*** RECORD EXTRACTS ***

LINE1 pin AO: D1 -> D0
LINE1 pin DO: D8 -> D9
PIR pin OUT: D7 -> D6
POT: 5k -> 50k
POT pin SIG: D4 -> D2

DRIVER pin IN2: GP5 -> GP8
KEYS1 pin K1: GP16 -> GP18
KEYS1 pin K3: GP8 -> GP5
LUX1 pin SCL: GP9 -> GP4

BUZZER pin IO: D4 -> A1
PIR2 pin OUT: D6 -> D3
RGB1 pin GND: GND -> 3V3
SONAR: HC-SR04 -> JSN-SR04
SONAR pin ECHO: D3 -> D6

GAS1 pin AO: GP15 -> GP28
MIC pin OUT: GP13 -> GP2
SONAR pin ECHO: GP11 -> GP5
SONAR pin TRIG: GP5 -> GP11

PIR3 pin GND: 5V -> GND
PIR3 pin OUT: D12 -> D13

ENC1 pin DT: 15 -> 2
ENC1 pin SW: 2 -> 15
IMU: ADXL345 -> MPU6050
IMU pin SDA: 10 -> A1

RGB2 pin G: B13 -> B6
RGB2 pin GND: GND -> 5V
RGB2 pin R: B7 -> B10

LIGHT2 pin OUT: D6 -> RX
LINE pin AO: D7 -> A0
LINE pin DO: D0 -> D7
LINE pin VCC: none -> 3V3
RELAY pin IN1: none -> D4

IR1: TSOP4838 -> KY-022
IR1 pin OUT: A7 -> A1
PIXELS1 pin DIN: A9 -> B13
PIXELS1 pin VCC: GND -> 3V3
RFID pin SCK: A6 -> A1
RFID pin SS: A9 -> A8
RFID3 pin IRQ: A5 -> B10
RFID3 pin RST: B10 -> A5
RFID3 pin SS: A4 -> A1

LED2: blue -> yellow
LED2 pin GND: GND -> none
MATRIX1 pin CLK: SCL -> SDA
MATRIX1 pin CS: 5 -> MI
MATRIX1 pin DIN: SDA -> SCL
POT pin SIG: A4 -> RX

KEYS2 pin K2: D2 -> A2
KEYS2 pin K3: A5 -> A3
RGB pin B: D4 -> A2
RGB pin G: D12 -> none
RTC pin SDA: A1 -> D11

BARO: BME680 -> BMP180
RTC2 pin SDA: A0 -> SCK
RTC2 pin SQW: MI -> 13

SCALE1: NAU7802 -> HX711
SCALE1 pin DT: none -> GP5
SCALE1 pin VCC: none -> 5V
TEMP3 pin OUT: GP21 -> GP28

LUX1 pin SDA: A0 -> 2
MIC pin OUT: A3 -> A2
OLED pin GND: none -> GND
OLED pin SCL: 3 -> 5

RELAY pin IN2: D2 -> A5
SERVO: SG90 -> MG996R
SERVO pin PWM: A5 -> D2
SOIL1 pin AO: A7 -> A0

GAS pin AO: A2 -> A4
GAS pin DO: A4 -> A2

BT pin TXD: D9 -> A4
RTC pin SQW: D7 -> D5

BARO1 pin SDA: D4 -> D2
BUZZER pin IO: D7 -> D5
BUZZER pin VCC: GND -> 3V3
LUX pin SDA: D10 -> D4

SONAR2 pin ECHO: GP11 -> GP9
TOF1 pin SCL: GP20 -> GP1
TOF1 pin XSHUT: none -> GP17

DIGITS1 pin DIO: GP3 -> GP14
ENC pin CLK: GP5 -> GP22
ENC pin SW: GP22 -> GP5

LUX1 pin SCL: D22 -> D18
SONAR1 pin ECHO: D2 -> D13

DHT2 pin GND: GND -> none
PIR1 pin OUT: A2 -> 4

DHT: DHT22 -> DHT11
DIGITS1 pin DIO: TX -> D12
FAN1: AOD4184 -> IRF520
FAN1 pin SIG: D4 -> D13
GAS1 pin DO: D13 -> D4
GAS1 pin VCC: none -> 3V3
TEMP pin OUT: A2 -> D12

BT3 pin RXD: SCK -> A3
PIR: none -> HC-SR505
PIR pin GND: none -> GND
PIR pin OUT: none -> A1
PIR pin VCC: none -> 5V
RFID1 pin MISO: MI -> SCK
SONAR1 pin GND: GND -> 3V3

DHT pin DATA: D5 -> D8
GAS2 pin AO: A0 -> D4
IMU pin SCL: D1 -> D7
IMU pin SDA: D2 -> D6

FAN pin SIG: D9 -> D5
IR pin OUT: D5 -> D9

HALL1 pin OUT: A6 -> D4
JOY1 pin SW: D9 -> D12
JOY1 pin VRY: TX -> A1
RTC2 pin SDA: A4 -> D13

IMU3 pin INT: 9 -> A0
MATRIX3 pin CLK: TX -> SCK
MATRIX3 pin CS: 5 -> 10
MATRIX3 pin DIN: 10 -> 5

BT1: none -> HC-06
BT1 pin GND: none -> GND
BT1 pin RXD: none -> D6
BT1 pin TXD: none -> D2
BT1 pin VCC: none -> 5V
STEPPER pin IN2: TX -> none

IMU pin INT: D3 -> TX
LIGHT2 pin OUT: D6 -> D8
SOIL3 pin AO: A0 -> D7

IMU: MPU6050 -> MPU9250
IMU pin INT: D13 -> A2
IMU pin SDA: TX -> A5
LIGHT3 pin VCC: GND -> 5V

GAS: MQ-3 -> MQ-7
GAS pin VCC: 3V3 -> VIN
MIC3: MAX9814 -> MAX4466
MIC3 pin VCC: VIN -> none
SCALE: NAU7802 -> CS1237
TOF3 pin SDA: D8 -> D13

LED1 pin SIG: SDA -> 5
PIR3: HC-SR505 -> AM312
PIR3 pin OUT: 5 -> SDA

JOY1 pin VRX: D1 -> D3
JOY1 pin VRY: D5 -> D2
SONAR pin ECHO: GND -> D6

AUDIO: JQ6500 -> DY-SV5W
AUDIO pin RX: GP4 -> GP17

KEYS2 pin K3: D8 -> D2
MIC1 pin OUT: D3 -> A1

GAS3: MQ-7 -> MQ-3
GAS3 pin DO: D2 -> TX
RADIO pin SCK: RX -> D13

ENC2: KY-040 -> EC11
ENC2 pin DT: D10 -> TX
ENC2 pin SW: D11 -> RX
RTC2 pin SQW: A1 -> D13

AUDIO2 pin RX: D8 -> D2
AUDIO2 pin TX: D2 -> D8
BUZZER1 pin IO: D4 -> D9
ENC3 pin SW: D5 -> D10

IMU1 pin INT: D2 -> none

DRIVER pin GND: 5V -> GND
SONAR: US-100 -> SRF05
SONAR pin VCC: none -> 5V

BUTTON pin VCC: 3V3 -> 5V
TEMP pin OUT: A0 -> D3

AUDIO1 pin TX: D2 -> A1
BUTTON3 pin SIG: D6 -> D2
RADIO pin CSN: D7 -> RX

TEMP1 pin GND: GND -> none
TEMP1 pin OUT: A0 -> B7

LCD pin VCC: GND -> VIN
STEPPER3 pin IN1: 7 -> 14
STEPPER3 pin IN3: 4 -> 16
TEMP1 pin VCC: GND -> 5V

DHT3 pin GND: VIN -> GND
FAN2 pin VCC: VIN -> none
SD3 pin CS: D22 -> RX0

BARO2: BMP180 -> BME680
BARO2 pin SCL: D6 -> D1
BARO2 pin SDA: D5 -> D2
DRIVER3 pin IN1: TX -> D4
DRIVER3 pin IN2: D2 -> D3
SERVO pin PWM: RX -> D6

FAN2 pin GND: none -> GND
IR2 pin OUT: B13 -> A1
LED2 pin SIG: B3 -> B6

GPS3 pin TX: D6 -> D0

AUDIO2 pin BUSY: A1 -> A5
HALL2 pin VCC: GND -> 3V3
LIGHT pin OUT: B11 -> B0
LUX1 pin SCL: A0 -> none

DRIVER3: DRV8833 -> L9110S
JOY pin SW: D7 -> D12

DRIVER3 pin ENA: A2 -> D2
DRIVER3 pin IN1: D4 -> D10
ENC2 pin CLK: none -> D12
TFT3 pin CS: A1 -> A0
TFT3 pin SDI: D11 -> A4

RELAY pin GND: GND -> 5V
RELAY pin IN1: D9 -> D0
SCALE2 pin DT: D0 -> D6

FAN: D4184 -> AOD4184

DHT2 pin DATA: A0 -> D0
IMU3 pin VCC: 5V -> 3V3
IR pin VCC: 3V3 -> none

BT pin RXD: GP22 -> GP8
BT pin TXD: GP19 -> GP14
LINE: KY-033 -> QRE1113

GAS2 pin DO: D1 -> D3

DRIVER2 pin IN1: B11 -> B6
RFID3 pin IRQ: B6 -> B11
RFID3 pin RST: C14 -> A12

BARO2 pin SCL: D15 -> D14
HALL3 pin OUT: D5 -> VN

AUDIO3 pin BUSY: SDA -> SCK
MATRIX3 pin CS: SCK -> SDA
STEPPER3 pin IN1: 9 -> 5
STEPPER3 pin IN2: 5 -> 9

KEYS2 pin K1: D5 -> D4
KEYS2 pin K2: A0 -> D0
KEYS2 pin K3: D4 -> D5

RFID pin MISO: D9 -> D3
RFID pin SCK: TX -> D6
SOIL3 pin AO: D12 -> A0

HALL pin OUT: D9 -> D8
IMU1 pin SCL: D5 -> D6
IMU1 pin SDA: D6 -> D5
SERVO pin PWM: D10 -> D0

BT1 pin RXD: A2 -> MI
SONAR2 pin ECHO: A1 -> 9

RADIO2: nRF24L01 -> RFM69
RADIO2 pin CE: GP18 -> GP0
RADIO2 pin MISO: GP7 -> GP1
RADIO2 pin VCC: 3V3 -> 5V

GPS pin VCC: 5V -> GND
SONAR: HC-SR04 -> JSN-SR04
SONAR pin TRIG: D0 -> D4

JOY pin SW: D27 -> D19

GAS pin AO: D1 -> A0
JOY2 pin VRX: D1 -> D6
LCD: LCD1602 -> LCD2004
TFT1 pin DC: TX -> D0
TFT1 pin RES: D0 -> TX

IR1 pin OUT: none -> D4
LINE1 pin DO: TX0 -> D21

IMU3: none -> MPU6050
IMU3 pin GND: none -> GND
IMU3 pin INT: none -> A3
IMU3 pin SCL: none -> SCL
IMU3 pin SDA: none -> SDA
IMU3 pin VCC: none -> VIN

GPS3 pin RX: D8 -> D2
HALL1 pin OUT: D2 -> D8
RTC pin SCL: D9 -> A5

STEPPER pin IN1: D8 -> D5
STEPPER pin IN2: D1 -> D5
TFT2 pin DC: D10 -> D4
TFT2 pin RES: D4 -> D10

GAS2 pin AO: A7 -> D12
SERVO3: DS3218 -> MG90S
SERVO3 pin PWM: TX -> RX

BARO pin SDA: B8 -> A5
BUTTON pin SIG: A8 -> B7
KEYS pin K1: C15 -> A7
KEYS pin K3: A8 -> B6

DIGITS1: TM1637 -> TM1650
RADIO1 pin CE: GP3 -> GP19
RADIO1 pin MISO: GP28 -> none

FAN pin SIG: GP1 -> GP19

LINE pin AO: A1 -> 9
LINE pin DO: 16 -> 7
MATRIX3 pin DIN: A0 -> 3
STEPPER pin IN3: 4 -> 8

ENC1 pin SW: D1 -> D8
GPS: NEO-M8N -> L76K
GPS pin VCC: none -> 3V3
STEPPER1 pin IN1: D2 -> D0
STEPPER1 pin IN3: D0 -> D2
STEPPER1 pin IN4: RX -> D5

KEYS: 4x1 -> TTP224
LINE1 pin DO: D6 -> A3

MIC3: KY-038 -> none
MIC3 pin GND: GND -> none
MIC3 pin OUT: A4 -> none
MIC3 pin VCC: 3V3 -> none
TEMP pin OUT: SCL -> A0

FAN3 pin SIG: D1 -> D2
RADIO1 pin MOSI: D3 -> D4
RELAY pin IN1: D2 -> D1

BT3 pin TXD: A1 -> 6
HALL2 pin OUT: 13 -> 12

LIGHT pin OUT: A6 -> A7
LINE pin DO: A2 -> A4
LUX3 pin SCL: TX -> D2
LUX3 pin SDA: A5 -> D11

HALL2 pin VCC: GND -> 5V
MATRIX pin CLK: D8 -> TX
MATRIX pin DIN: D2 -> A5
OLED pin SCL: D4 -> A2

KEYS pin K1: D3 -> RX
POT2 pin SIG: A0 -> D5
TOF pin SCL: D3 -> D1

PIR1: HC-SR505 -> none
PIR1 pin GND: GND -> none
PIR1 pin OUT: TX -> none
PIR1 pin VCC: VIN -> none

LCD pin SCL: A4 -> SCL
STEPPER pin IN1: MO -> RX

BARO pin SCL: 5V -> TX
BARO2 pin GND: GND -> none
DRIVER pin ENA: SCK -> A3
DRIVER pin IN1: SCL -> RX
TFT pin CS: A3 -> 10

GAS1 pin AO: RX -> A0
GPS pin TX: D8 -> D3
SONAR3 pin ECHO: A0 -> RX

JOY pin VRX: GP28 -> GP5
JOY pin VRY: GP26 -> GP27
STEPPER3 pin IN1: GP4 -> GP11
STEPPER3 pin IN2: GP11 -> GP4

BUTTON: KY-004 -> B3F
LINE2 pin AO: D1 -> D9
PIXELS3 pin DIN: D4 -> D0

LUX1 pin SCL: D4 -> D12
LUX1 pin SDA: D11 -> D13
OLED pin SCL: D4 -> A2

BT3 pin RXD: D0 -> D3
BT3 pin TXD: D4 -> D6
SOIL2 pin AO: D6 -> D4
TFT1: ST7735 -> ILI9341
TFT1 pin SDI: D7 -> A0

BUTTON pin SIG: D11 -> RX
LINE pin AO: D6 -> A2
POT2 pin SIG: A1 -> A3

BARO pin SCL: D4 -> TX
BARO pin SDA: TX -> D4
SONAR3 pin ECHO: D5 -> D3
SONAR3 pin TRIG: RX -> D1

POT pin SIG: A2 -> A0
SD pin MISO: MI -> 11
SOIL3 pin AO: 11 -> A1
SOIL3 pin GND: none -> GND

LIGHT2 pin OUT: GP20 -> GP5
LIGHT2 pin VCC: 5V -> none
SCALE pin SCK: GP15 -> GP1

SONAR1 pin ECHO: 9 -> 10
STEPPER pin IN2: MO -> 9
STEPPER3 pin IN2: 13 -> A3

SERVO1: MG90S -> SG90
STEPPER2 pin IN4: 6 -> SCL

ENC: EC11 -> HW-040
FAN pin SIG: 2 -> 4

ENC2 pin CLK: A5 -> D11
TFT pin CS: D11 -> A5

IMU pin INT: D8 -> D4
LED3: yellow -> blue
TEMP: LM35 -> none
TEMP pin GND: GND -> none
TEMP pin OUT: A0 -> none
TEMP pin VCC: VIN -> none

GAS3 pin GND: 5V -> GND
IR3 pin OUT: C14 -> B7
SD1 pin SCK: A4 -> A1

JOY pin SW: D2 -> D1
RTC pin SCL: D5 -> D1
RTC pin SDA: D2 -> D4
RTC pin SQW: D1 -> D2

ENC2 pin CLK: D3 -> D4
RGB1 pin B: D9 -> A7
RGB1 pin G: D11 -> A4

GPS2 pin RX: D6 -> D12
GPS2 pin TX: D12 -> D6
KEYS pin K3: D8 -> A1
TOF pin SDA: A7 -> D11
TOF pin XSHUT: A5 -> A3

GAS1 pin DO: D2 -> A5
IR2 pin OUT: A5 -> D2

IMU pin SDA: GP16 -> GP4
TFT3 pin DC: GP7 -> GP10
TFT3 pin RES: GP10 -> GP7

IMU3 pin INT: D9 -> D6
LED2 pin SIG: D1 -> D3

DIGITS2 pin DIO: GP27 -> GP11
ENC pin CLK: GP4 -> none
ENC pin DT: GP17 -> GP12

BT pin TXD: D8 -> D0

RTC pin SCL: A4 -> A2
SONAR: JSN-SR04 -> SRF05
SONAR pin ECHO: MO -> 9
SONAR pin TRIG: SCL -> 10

*** End of RECORD EXTRACTS ***

→ **DIRECTIONS FOR THIS TASK**:
Using the entries above, give back exactly the line containing "LUX pin SDA: D10 -> D4", the line containing "IR pin OUT: D5 -> D9", and every line between them, and nothing else.

→ **THE COMPLETED TASK**:
LUX pin SDA: D10 -> D4

SONAR2 pin ECHO: GP11 -> GP9
TOF1 pin SCL: GP20 -> GP1
TOF1 pin XSHUT: none -> GP17

DIGITS1 pin DIO: GP3 -> GP14
ENC pin CLK: GP5 -> GP22
ENC pin SW: GP22 -> GP5

LUX1 pin SCL: D22 -> D18
SONAR1 pin ECHO: D2 -> D13

DHT2 pin GND: GND -> none
PIR1 pin OUT: A2 -> 4

DHT: DHT22 -> DHT11
DIGITS1 pin DIO: TX -> D12
FAN1: AOD4184 -> IRF520
FAN1 pin SIG: D4 -> D13
GAS1 pin DO: D13 -> D4
GAS1 pin VCC: none -> 3V3
TEMP pin OUT: A2 -> D12

BT3 pin RXD: SCK -> A3
PIR: none -> HC-SR505
PIR pin GND: none -> GND
PIR pin OUT: none -> A1
PIR pin VCC: none -> 5V
RFID1 pin MISO: MI -> SCK
SONAR1 pin GND: GND -> 3V3

DHT pin DATA: D5 -> D8
GAS2 pin AO: A0 -> D4
IMU pin SCL: D1 -> D7
IMU pin SDA: D2 -> D6

FAN pin SIG: D9 -> D5
IR pin OUT: D5 -> D9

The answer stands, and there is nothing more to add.